▶ INSTRUCTIONS TO FOLLOW
Skip every picture. Print each line from the one containing "(143, 40) = (82, 340): red" through the end of the records below, word for word.

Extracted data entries
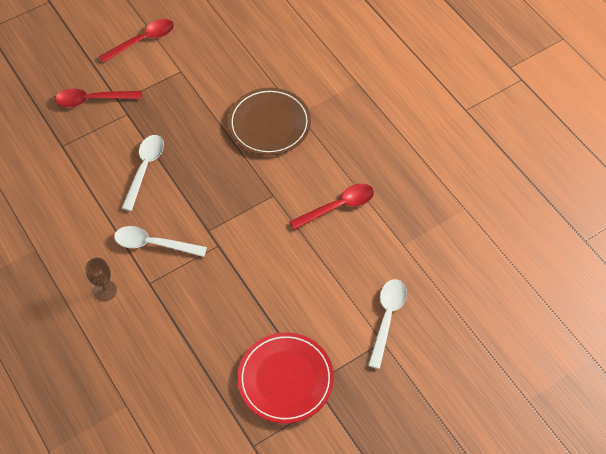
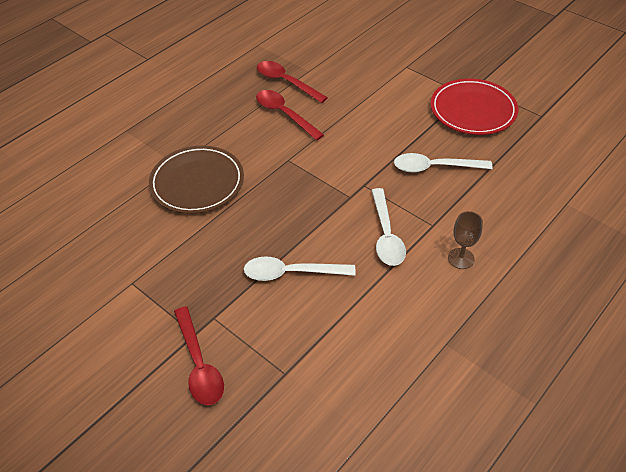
camera: 105 degrees left, 10 degrees down
(143, 40) = (82, 340): red spoon -> red spoon (286, 82)
(387, 318) = (383, 67): white spoon -> white spoon (434, 167)

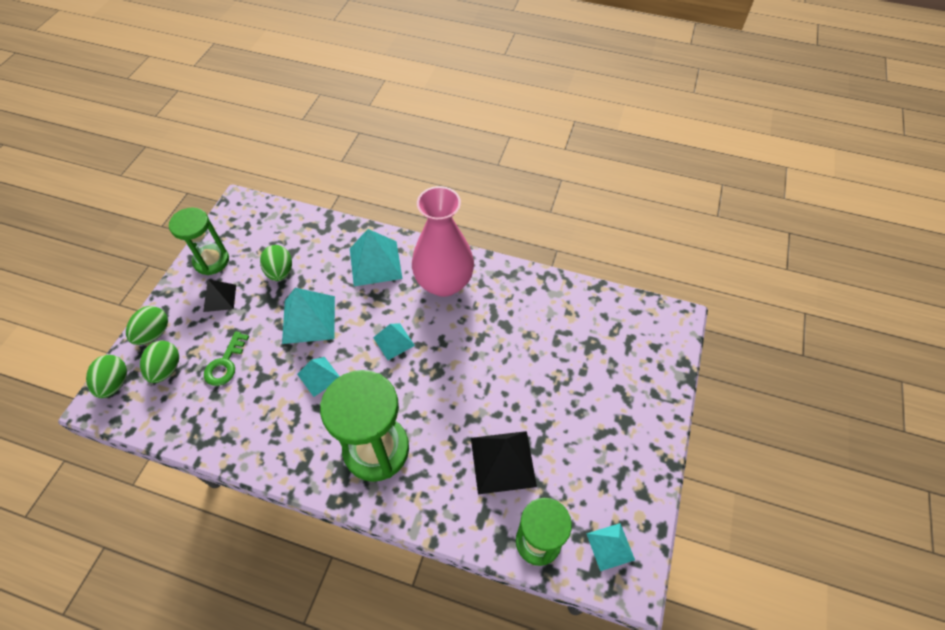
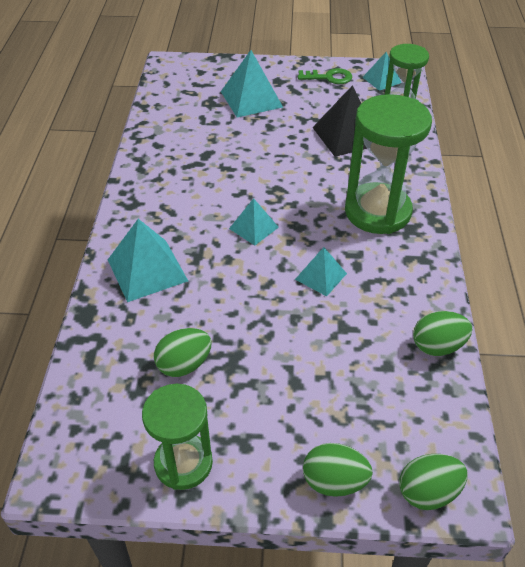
camera: 105 degrees left, 10 degrees down
(166, 369) = (379, 436): green egg -> green egg (437, 346)
(220, 298) = (247, 421): black pyramid -> none
(225, 363) = (343, 371): green key -> green key (329, 77)
(309, 319) = (249, 309): turquoise pyramid -> turquoise pyramid (251, 99)
(444, 283) = (163, 206): pink vase -> none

▶ REPLY
(143, 40) = (82, 340): red spoon -> red spoon (286, 82)
(387, 318) = (383, 67): white spoon -> white spoon (434, 167)

camera: 105 degrees left, 10 degrees down
(166, 369) = (379, 436): green egg -> green egg (437, 346)
(220, 298) = (247, 421): black pyramid -> none
(225, 363) = (343, 371): green key -> green key (329, 77)
(309, 319) = (249, 309): turquoise pyramid -> turquoise pyramid (251, 99)
(444, 283) = (163, 206): pink vase -> none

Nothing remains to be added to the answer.